EXERCISE PROMPT: Retype, without changes or pictures, only the lines that begin at the one containing "V202: AC 230V" and end at the last line of the records that follow.

SOURCE DATA Start Marker

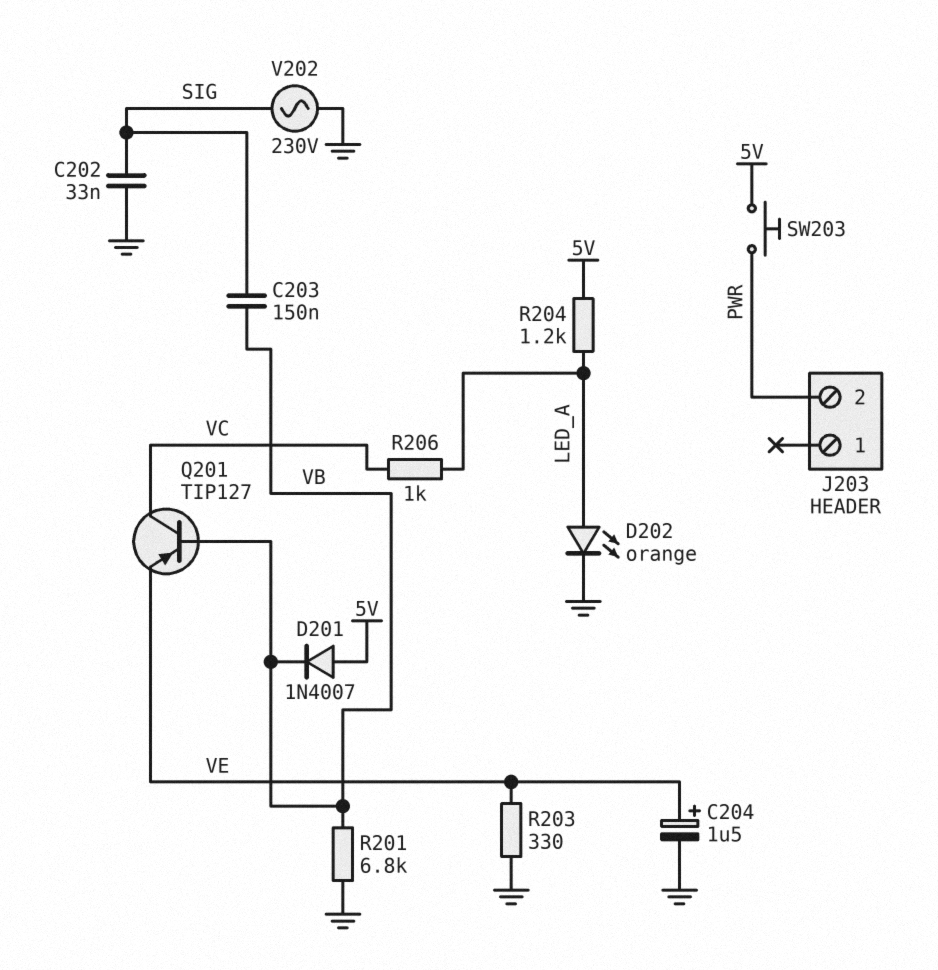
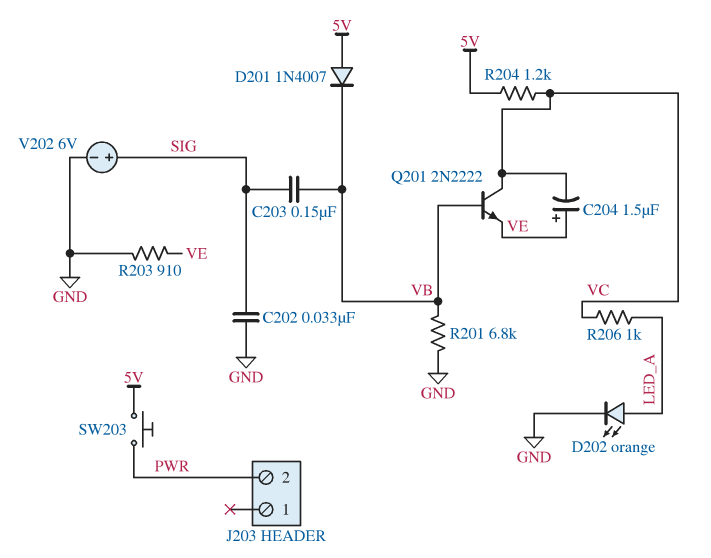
C204: 1.5uF (plus VE, minus GND) -> 1.5uF (plus VE, minus VC)
Q201: PNP TIP127 (B VB, C VC, E VE) -> NPN 2N2222 (B VB, C VC, E VE)
R203: 330 (GND, VE) -> 910 (GND, VE)
R204: 1.2k (5V, LED_A) -> 1.2k (5V, VC)
V202: AC 230V (GND, SIG) -> 6V (plus SIG, minus GND)

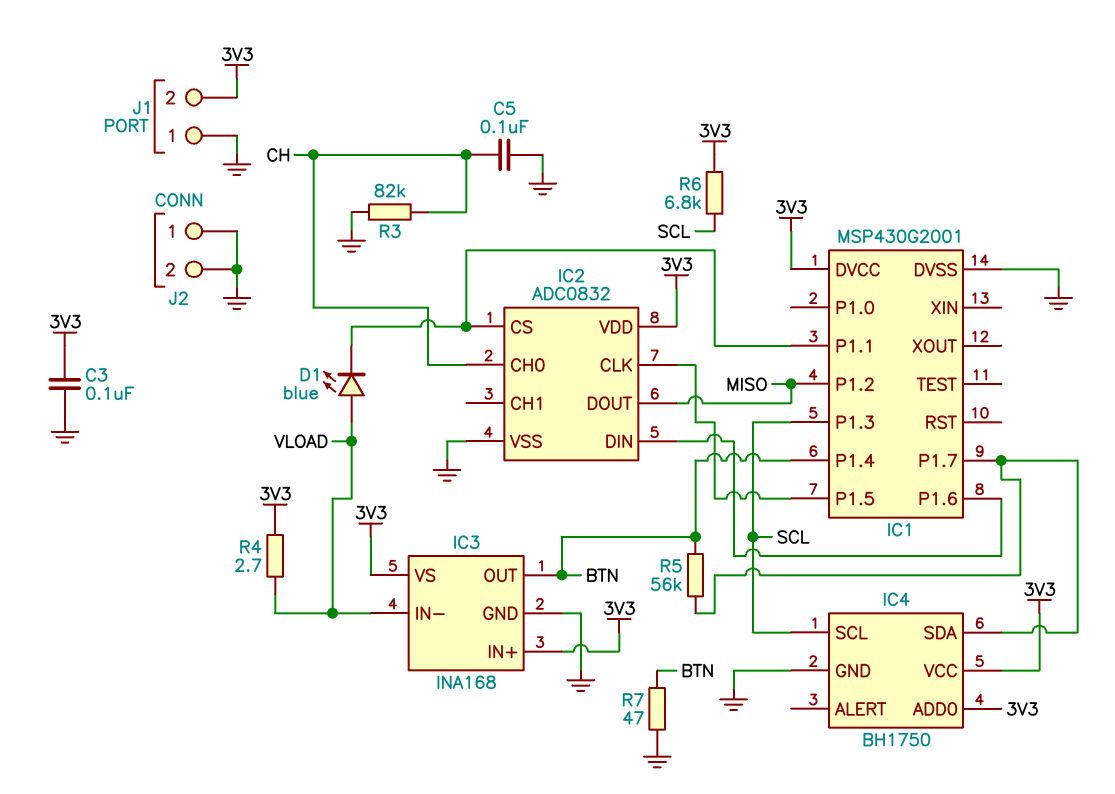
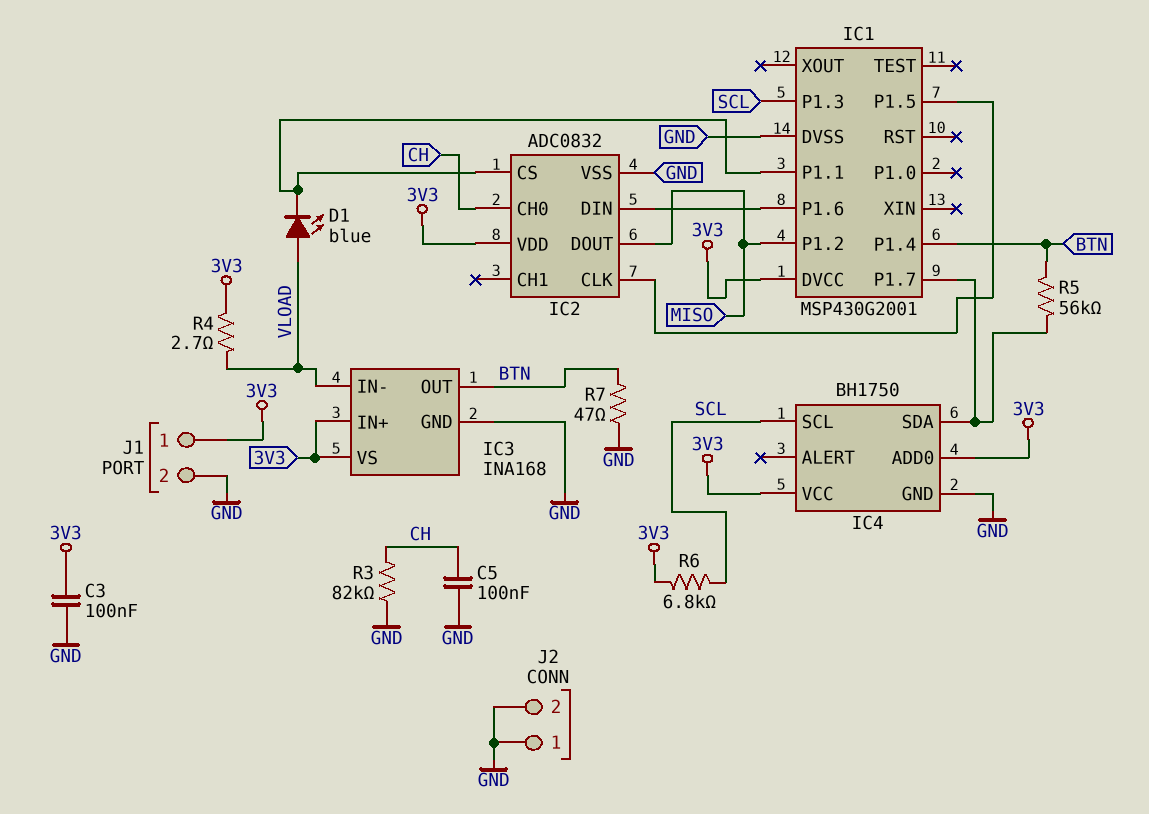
J1 pin 1: GND -> 3V3
J1 pin 2: 3V3 -> GND

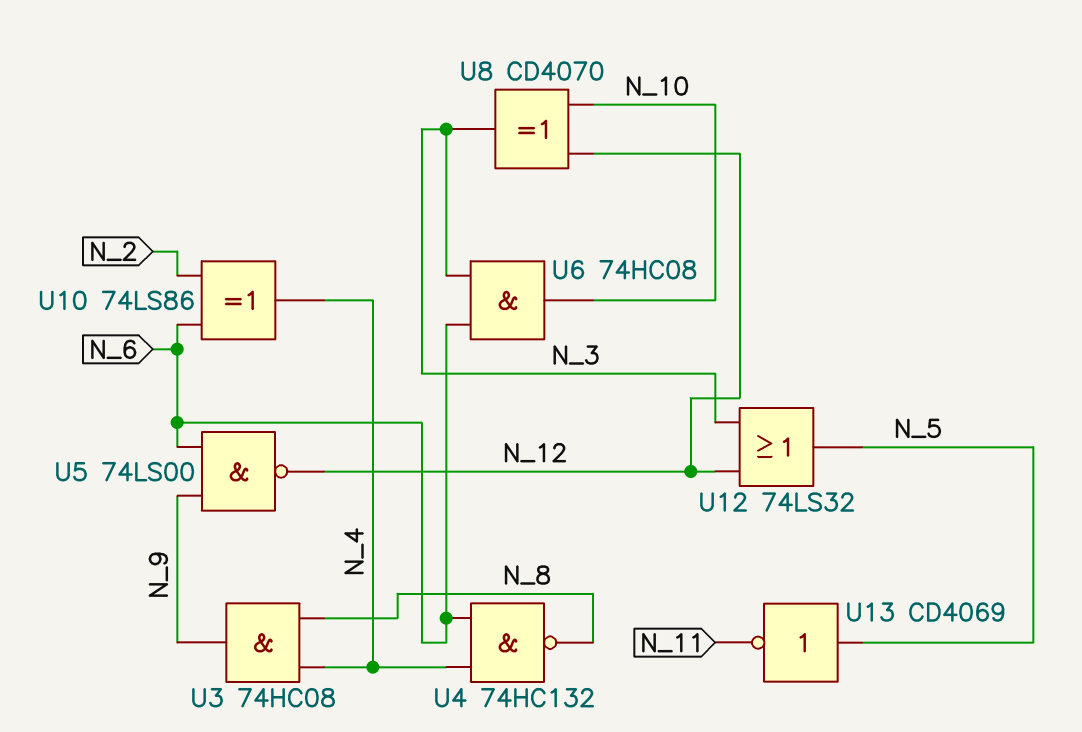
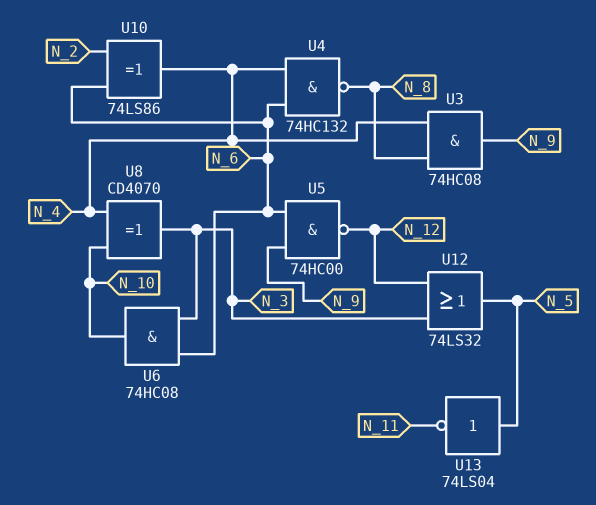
U5: NAND 74LS00 (in N_6, in N_9, out N_12) -> NAND 74HC00 (in N_6, in N_9, out N_12)
U8: XOR CD4070 (in N_10, in N_12, out N_3) -> XOR CD4070 (in N_4, in N_10, out N_3)
U13: NOT CD4069 (in N_5, out N_11) -> NOT 74LS04 (in N_5, out N_11)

SOURCE DATA End Marker

RESULT BELOW:
V202: AC 230V (GND, SIG) -> 6V (plus SIG, minus GND)

J1 pin 1: GND -> 3V3
J1 pin 2: 3V3 -> GND

U5: NAND 74LS00 (in N_6, in N_9, out N_12) -> NAND 74HC00 (in N_6, in N_9, out N_12)
U8: XOR CD4070 (in N_10, in N_12, out N_3) -> XOR CD4070 (in N_4, in N_10, out N_3)
U13: NOT CD4069 (in N_5, out N_11) -> NOT 74LS04 (in N_5, out N_11)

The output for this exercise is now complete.